Dataset records:
____
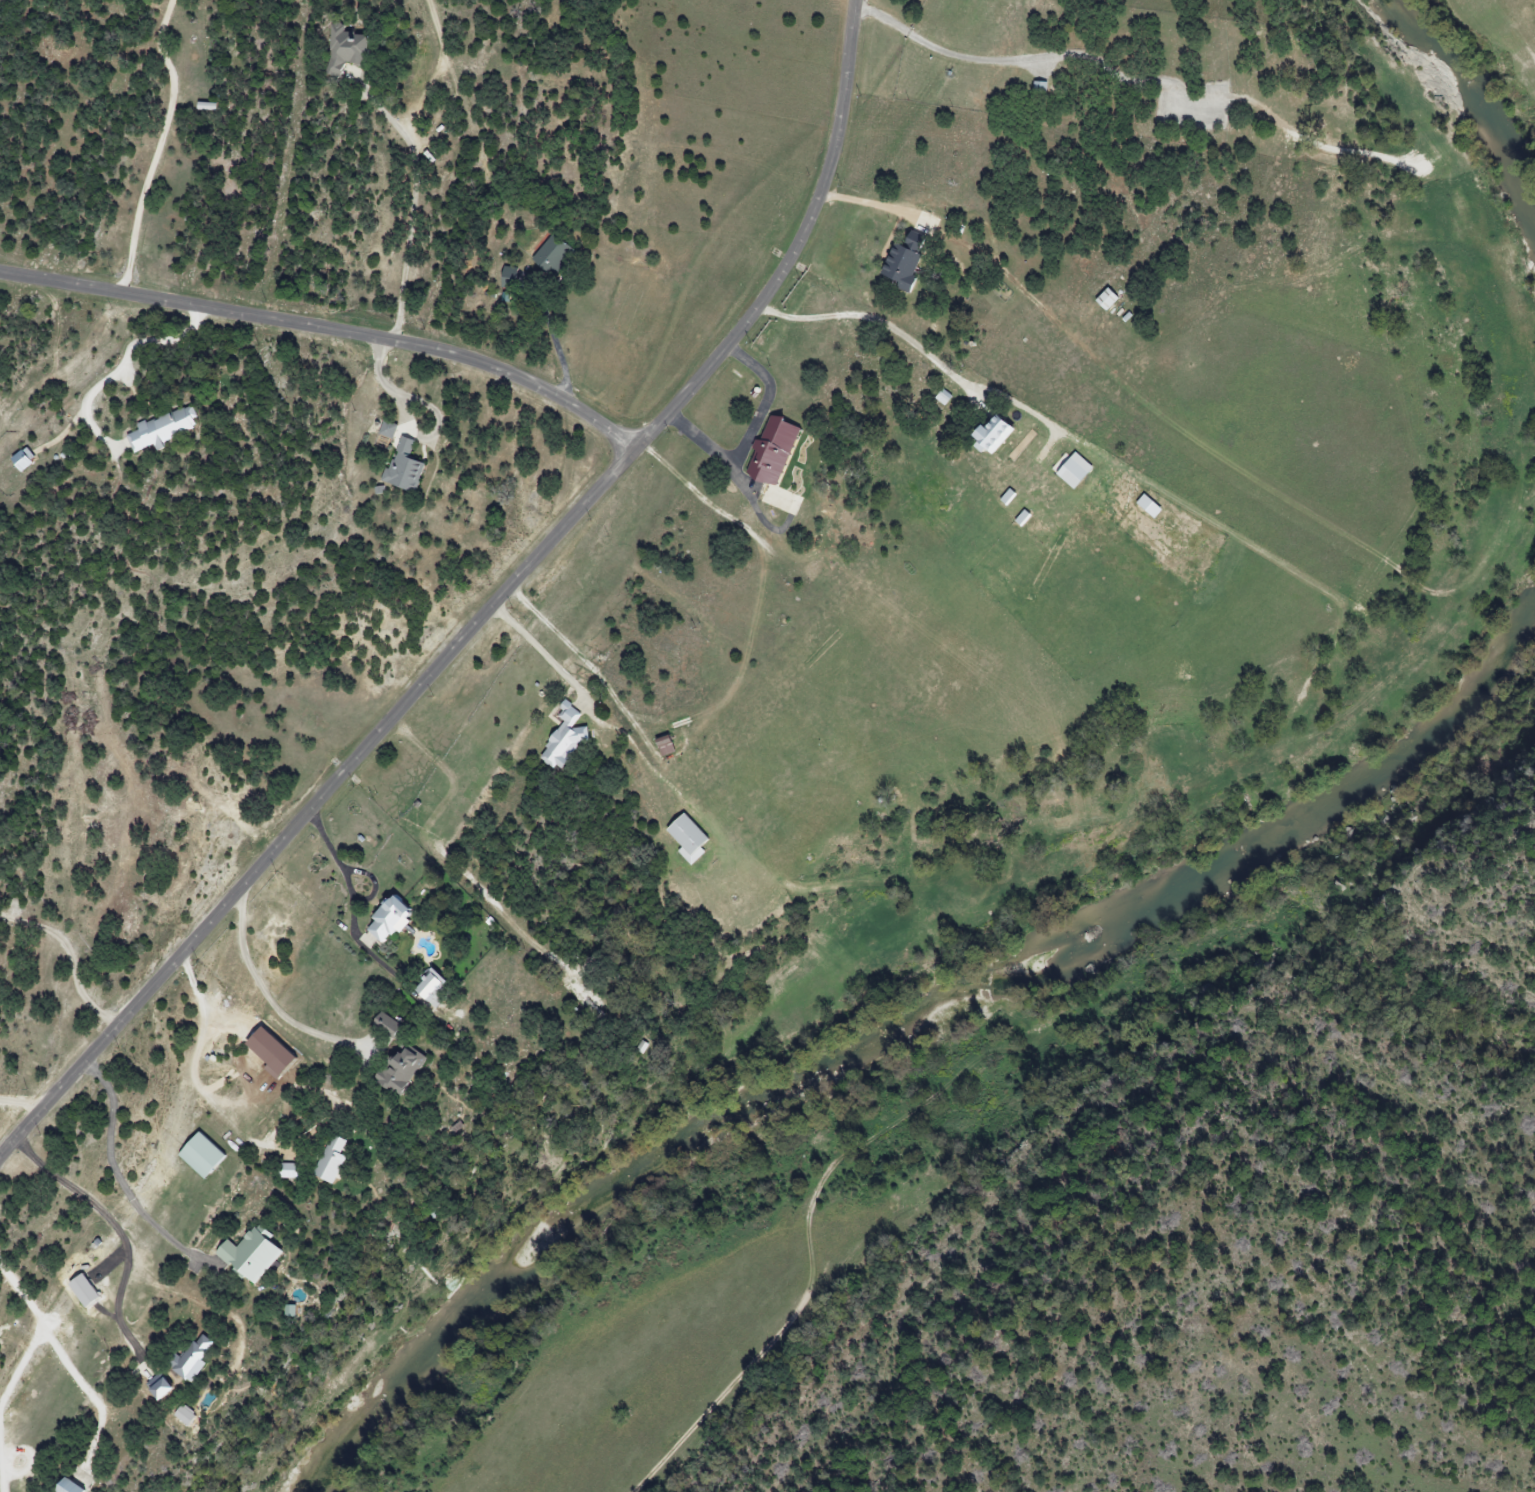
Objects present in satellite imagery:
building: (345, 49)
river: (1479, 102)
road: (159, 145)
road: (868, 205)
road: (410, 214)
building: (552, 255)
building: (903, 259)
building: (505, 277)
road: (872, 321)
road: (329, 331)
road: (155, 335)
road: (559, 347)
building: (163, 429)
road: (411, 429)
building: (387, 430)
road: (750, 434)
building: (991, 436)
building: (772, 452)
building: (22, 460)
building: (404, 467)
building: (1073, 470)
road: (491, 612)
road: (584, 699)
building: (564, 738)
building: (687, 838)
road: (339, 870)
building: (388, 919)
road: (70, 959)
road: (271, 996)
river: (902, 1021)
building: (401, 1071)
road: (203, 1087)
road: (23, 1099)
building: (201, 1155)
building: (330, 1160)
building: (287, 1171)
road: (121, 1181)
road: (120, 1227)
building: (249, 1255)
building: (83, 1290)
building: (290, 1311)
road: (37, 1329)
building: (192, 1358)
building: (159, 1387)
building: (185, 1415)
road: (1, 1475)
building: (68, 1487)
____
EXERCISE DESCRIPTION » Please print each entry exactly as given and keep pictures out of it.

SOLUTION TO THIS PROBLEM »
Objects present in satellite imagery:
building: (345, 49)
river: (1479, 102)
road: (159, 145)
road: (868, 205)
road: (410, 214)
building: (552, 255)
building: (903, 259)
building: (505, 277)
road: (872, 321)
road: (329, 331)
road: (155, 335)
road: (559, 347)
building: (163, 429)
road: (411, 429)
building: (387, 430)
road: (750, 434)
building: (991, 436)
building: (772, 452)
building: (22, 460)
building: (404, 467)
building: (1073, 470)
road: (491, 612)
road: (584, 699)
building: (564, 738)
building: (687, 838)
road: (339, 870)
building: (388, 919)
road: (70, 959)
road: (271, 996)
river: (902, 1021)
building: (401, 1071)
road: (203, 1087)
road: (23, 1099)
building: (201, 1155)
building: (330, 1160)
building: (287, 1171)
road: (121, 1181)
road: (120, 1227)
building: (249, 1255)
building: (83, 1290)
building: (290, 1311)
road: (37, 1329)
building: (192, 1358)
building: (159, 1387)
building: (185, 1415)
road: (1, 1475)
building: (68, 1487)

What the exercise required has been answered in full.